PROBLEM TO SOLVE: Pictures are to be omitted, and every entry below is to be restated exactly.

DATA FOR REVIEW:
######

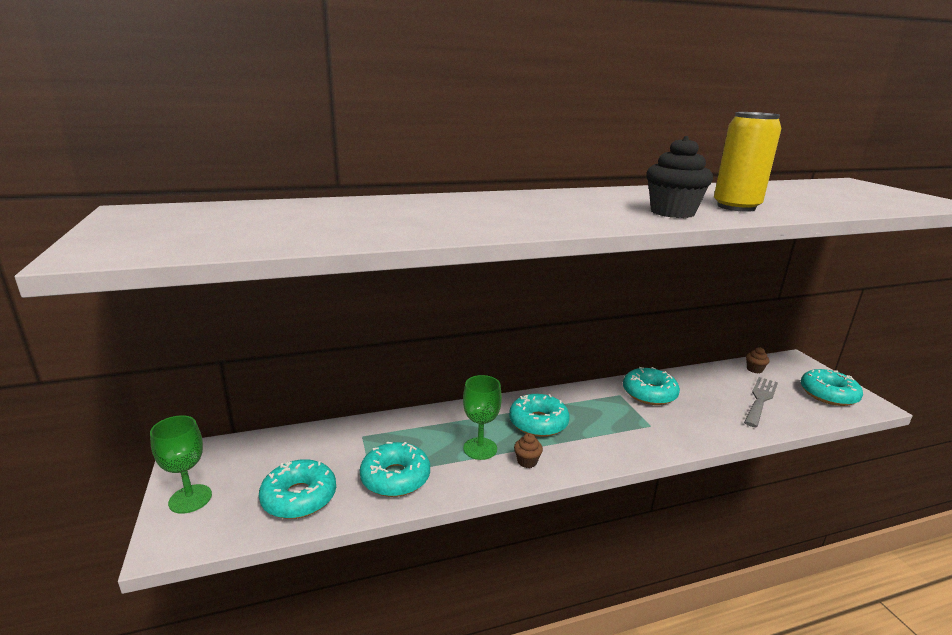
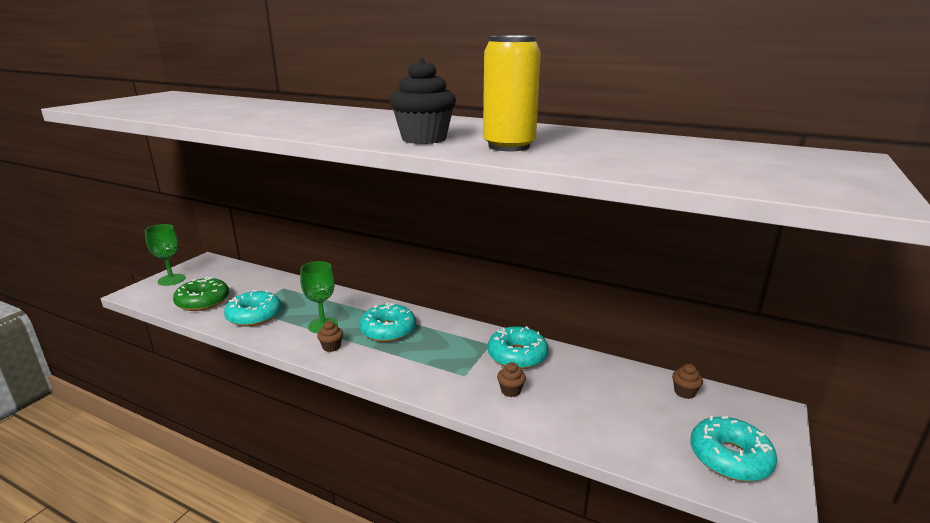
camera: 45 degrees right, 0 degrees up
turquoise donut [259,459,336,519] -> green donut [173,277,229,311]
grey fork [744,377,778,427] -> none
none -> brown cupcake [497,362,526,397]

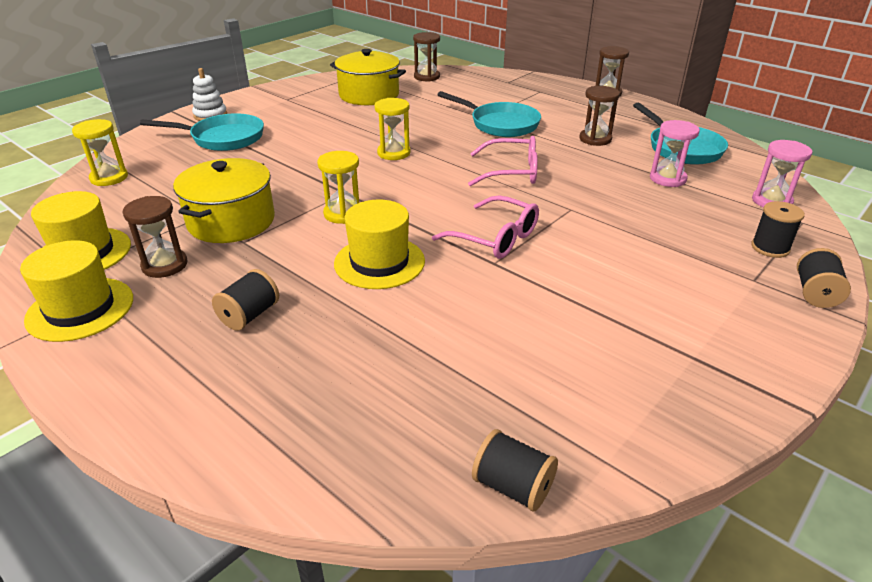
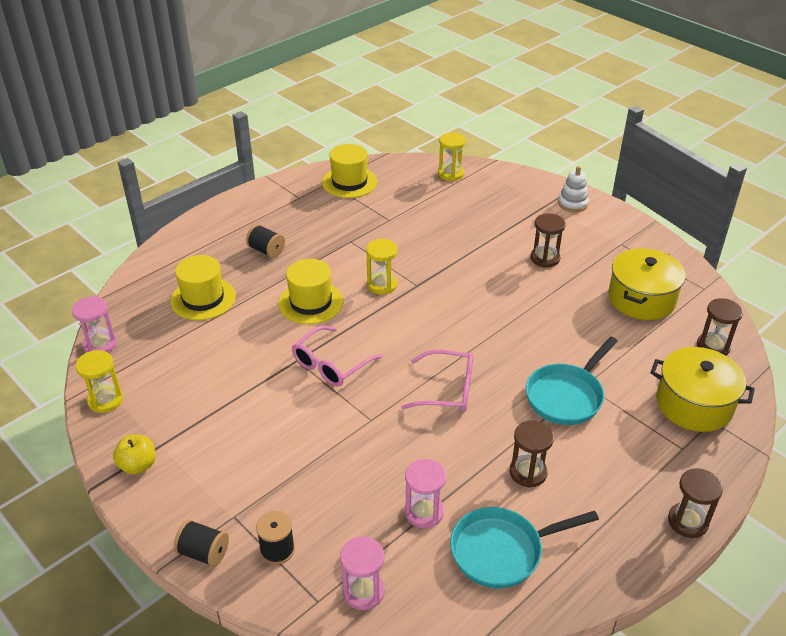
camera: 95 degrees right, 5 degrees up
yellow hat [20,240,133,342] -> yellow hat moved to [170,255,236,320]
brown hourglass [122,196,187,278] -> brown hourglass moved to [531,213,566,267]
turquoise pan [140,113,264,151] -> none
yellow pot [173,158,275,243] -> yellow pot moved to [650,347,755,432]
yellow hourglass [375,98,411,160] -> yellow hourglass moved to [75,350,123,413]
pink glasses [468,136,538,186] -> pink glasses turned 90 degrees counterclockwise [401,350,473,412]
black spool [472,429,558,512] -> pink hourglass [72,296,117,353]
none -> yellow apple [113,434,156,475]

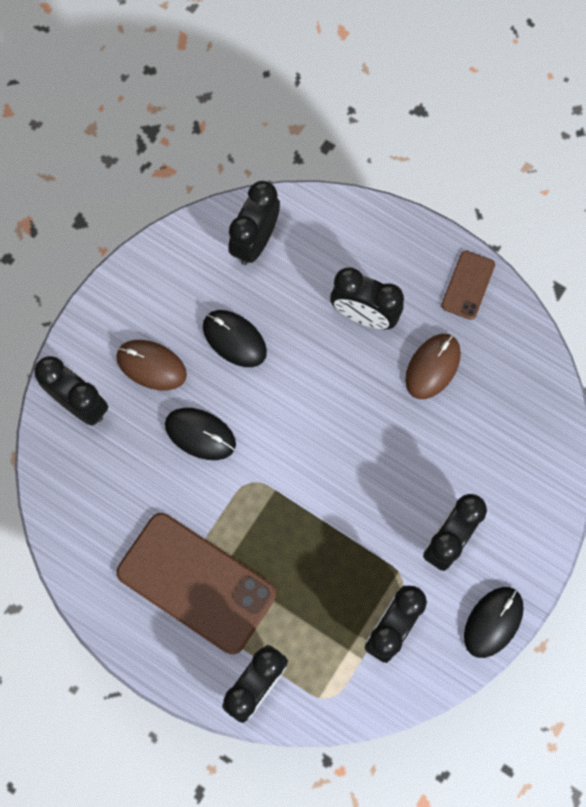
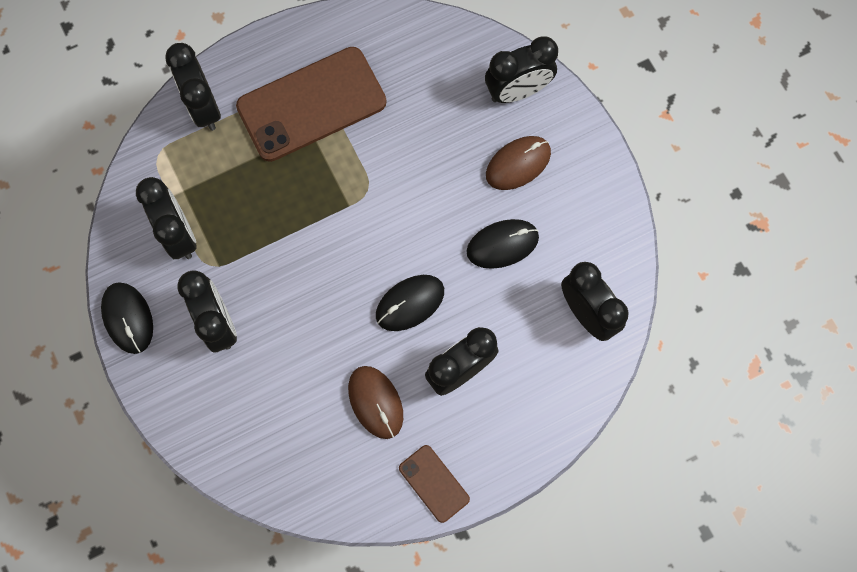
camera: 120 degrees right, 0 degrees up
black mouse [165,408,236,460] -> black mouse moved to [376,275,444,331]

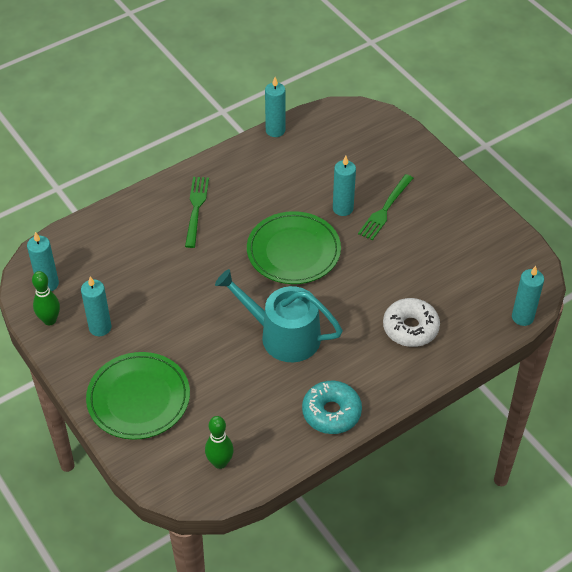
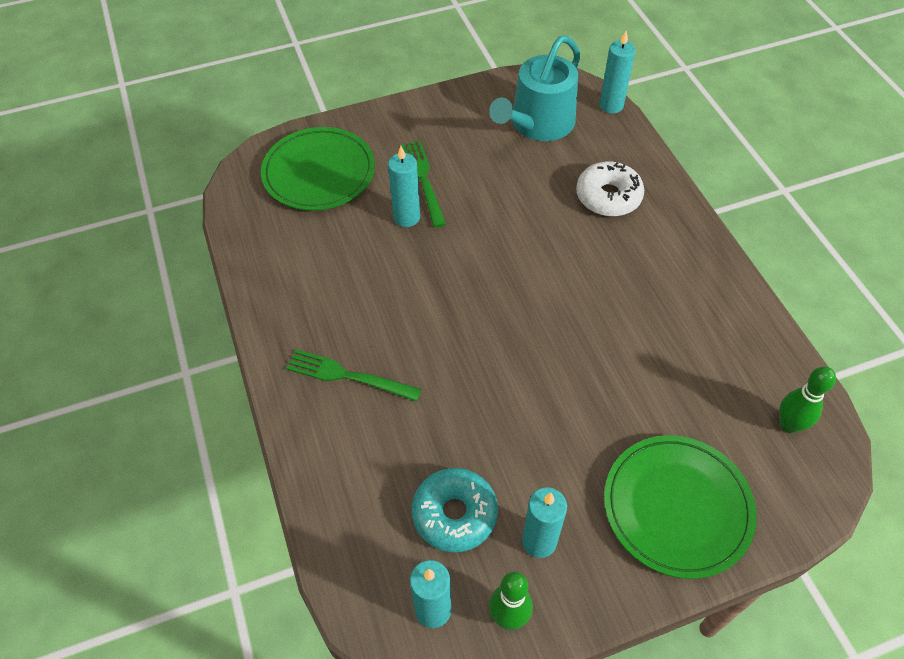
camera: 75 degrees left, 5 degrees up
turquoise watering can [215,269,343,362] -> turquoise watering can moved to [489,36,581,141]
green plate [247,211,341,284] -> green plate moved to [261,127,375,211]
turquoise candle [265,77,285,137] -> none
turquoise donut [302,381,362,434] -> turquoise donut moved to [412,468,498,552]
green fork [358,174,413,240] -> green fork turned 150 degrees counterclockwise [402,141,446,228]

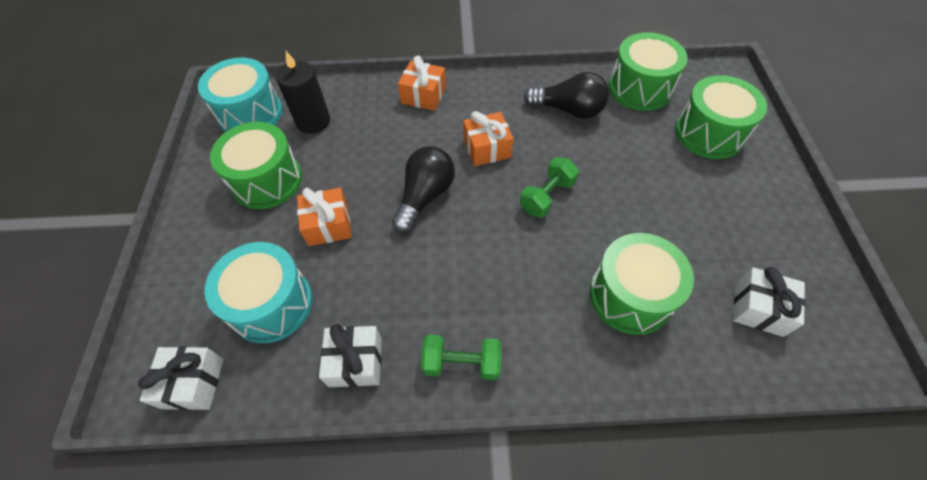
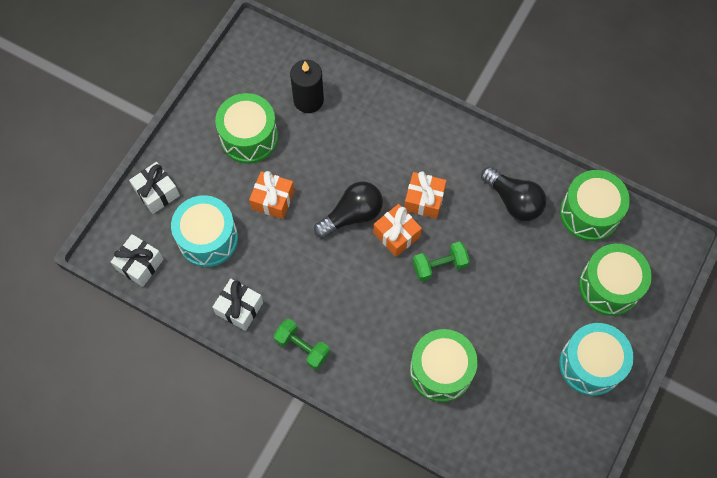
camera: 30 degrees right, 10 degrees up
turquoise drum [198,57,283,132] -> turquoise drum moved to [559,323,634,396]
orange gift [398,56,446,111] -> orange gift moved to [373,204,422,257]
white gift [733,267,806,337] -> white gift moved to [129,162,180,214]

######

RESPONSE TO THIS TASK:
camera: 45 degrees right, 0 degrees up
turquoise donut [259,459,336,519] -> green donut [173,277,229,311]
grey fork [744,377,778,427] -> none
none -> brown cupcake [497,362,526,397]

camera: 95 degrees right, 5 degrees up
yellow hat [20,240,133,342] -> yellow hat moved to [170,255,236,320]
brown hourglass [122,196,187,278] -> brown hourglass moved to [531,213,566,267]
turquoise pan [140,113,264,151] -> none
yellow pot [173,158,275,243] -> yellow pot moved to [650,347,755,432]
yellow hourglass [375,98,411,160] -> yellow hourglass moved to [75,350,123,413]
pink glasses [468,136,538,186] -> pink glasses turned 90 degrees counterclockwise [401,350,473,412]
black spool [472,429,558,512] -> pink hourglass [72,296,117,353]
none -> yellow apple [113,434,156,475]

camera: 120 degrees right, 0 degrees up
black mouse [165,408,236,460] -> black mouse moved to [376,275,444,331]

camera: 75 degrees left, 5 degrees up
turquoise watering can [215,269,343,362] -> turquoise watering can moved to [489,36,581,141]
green plate [247,211,341,284] -> green plate moved to [261,127,375,211]
turquoise candle [265,77,285,137] -> none
turquoise donut [302,381,362,434] -> turquoise donut moved to [412,468,498,552]
green fork [358,174,413,240] -> green fork turned 150 degrees counterclockwise [402,141,446,228]

camera: 30 degrees right, 10 degrees up
turquoise drum [198,57,283,132] -> turquoise drum moved to [559,323,634,396]
orange gift [398,56,446,111] -> orange gift moved to [373,204,422,257]
white gift [733,267,806,337] -> white gift moved to [129,162,180,214]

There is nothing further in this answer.